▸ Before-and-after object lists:
━━━━━━━━

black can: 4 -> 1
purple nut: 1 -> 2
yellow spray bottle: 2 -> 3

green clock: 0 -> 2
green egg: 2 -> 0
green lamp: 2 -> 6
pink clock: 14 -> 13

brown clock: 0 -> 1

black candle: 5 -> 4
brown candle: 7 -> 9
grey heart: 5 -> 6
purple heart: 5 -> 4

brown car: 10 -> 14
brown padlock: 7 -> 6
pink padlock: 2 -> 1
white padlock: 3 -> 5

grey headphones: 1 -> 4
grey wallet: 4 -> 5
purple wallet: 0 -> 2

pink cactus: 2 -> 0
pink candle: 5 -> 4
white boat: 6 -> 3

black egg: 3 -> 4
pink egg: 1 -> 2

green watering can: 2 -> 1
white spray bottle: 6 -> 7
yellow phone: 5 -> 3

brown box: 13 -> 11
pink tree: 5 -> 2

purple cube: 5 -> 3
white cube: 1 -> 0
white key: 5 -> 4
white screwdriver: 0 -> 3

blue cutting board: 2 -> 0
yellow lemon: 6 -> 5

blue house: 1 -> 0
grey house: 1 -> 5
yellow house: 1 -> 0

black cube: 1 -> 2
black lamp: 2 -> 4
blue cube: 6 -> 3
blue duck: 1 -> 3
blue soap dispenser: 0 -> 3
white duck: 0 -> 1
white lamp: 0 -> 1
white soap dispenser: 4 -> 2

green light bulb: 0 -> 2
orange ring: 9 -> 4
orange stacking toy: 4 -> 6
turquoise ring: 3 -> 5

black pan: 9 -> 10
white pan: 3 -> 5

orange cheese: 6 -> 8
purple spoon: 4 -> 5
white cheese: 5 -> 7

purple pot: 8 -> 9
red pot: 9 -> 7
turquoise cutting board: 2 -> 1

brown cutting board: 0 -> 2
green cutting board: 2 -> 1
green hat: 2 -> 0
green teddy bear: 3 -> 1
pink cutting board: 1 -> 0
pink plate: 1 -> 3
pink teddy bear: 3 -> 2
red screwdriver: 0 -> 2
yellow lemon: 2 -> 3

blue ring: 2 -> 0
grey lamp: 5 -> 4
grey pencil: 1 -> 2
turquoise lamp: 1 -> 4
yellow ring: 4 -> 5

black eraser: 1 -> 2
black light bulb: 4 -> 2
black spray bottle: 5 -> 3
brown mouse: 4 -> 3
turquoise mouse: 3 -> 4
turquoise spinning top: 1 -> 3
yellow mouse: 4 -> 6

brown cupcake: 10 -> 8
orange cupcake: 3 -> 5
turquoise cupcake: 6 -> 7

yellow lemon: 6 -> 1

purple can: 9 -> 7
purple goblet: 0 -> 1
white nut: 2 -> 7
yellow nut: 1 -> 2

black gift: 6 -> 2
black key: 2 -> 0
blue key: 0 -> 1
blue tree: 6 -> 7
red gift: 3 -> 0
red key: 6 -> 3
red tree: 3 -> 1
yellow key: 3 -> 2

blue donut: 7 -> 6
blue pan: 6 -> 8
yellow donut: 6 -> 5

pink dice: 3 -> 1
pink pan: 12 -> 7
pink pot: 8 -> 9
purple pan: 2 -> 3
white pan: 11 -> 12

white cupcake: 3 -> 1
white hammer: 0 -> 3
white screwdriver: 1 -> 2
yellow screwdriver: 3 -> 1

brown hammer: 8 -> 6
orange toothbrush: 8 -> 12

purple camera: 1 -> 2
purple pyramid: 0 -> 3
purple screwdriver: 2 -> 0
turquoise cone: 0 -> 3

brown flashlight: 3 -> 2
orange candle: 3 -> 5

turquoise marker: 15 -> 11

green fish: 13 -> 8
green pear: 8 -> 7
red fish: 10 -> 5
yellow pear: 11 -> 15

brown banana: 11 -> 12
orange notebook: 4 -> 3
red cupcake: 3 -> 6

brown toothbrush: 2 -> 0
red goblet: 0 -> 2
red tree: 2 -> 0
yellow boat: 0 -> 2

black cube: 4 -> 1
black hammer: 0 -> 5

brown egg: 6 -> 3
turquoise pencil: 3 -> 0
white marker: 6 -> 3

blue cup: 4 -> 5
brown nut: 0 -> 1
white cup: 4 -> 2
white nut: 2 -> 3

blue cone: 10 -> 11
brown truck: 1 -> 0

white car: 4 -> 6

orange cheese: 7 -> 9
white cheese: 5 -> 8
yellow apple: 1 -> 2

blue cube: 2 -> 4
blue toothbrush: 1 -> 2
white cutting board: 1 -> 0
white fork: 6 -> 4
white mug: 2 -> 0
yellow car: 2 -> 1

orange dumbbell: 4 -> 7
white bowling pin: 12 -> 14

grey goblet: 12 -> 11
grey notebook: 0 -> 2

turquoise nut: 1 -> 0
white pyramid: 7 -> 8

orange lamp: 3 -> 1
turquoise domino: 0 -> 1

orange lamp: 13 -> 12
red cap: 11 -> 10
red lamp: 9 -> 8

━━━━━━━━

▸ YOUR INSTRUCTIONS: Exactly as they appear above, print all the entries.

▸ ANSWER SPACE:
black can: 4 -> 1
purple nut: 1 -> 2
yellow spray bottle: 2 -> 3

green clock: 0 -> 2
green egg: 2 -> 0
green lamp: 2 -> 6
pink clock: 14 -> 13

brown clock: 0 -> 1

black candle: 5 -> 4
brown candle: 7 -> 9
grey heart: 5 -> 6
purple heart: 5 -> 4

brown car: 10 -> 14
brown padlock: 7 -> 6
pink padlock: 2 -> 1
white padlock: 3 -> 5

grey headphones: 1 -> 4
grey wallet: 4 -> 5
purple wallet: 0 -> 2

pink cactus: 2 -> 0
pink candle: 5 -> 4
white boat: 6 -> 3

black egg: 3 -> 4
pink egg: 1 -> 2

green watering can: 2 -> 1
white spray bottle: 6 -> 7
yellow phone: 5 -> 3

brown box: 13 -> 11
pink tree: 5 -> 2

purple cube: 5 -> 3
white cube: 1 -> 0
white key: 5 -> 4
white screwdriver: 0 -> 3

blue cutting board: 2 -> 0
yellow lemon: 6 -> 5

blue house: 1 -> 0
grey house: 1 -> 5
yellow house: 1 -> 0

black cube: 1 -> 2
black lamp: 2 -> 4
blue cube: 6 -> 3
blue duck: 1 -> 3
blue soap dispenser: 0 -> 3
white duck: 0 -> 1
white lamp: 0 -> 1
white soap dispenser: 4 -> 2

green light bulb: 0 -> 2
orange ring: 9 -> 4
orange stacking toy: 4 -> 6
turquoise ring: 3 -> 5

black pan: 9 -> 10
white pan: 3 -> 5

orange cheese: 6 -> 8
purple spoon: 4 -> 5
white cheese: 5 -> 7

purple pot: 8 -> 9
red pot: 9 -> 7
turquoise cutting board: 2 -> 1

brown cutting board: 0 -> 2
green cutting board: 2 -> 1
green hat: 2 -> 0
green teddy bear: 3 -> 1
pink cutting board: 1 -> 0
pink plate: 1 -> 3
pink teddy bear: 3 -> 2
red screwdriver: 0 -> 2
yellow lemon: 2 -> 3

blue ring: 2 -> 0
grey lamp: 5 -> 4
grey pencil: 1 -> 2
turquoise lamp: 1 -> 4
yellow ring: 4 -> 5

black eraser: 1 -> 2
black light bulb: 4 -> 2
black spray bottle: 5 -> 3
brown mouse: 4 -> 3
turquoise mouse: 3 -> 4
turquoise spinning top: 1 -> 3
yellow mouse: 4 -> 6

brown cupcake: 10 -> 8
orange cupcake: 3 -> 5
turquoise cupcake: 6 -> 7

yellow lemon: 6 -> 1

purple can: 9 -> 7
purple goblet: 0 -> 1
white nut: 2 -> 7
yellow nut: 1 -> 2

black gift: 6 -> 2
black key: 2 -> 0
blue key: 0 -> 1
blue tree: 6 -> 7
red gift: 3 -> 0
red key: 6 -> 3
red tree: 3 -> 1
yellow key: 3 -> 2

blue donut: 7 -> 6
blue pan: 6 -> 8
yellow donut: 6 -> 5

pink dice: 3 -> 1
pink pan: 12 -> 7
pink pot: 8 -> 9
purple pan: 2 -> 3
white pan: 11 -> 12

white cupcake: 3 -> 1
white hammer: 0 -> 3
white screwdriver: 1 -> 2
yellow screwdriver: 3 -> 1

brown hammer: 8 -> 6
orange toothbrush: 8 -> 12

purple camera: 1 -> 2
purple pyramid: 0 -> 3
purple screwdriver: 2 -> 0
turquoise cone: 0 -> 3

brown flashlight: 3 -> 2
orange candle: 3 -> 5

turquoise marker: 15 -> 11

green fish: 13 -> 8
green pear: 8 -> 7
red fish: 10 -> 5
yellow pear: 11 -> 15

brown banana: 11 -> 12
orange notebook: 4 -> 3
red cupcake: 3 -> 6

brown toothbrush: 2 -> 0
red goblet: 0 -> 2
red tree: 2 -> 0
yellow boat: 0 -> 2

black cube: 4 -> 1
black hammer: 0 -> 5

brown egg: 6 -> 3
turquoise pencil: 3 -> 0
white marker: 6 -> 3

blue cup: 4 -> 5
brown nut: 0 -> 1
white cup: 4 -> 2
white nut: 2 -> 3

blue cone: 10 -> 11
brown truck: 1 -> 0

white car: 4 -> 6

orange cheese: 7 -> 9
white cheese: 5 -> 8
yellow apple: 1 -> 2

blue cube: 2 -> 4
blue toothbrush: 1 -> 2
white cutting board: 1 -> 0
white fork: 6 -> 4
white mug: 2 -> 0
yellow car: 2 -> 1

orange dumbbell: 4 -> 7
white bowling pin: 12 -> 14

grey goblet: 12 -> 11
grey notebook: 0 -> 2

turquoise nut: 1 -> 0
white pyramid: 7 -> 8

orange lamp: 3 -> 1
turquoise domino: 0 -> 1

orange lamp: 13 -> 12
red cap: 11 -> 10
red lamp: 9 -> 8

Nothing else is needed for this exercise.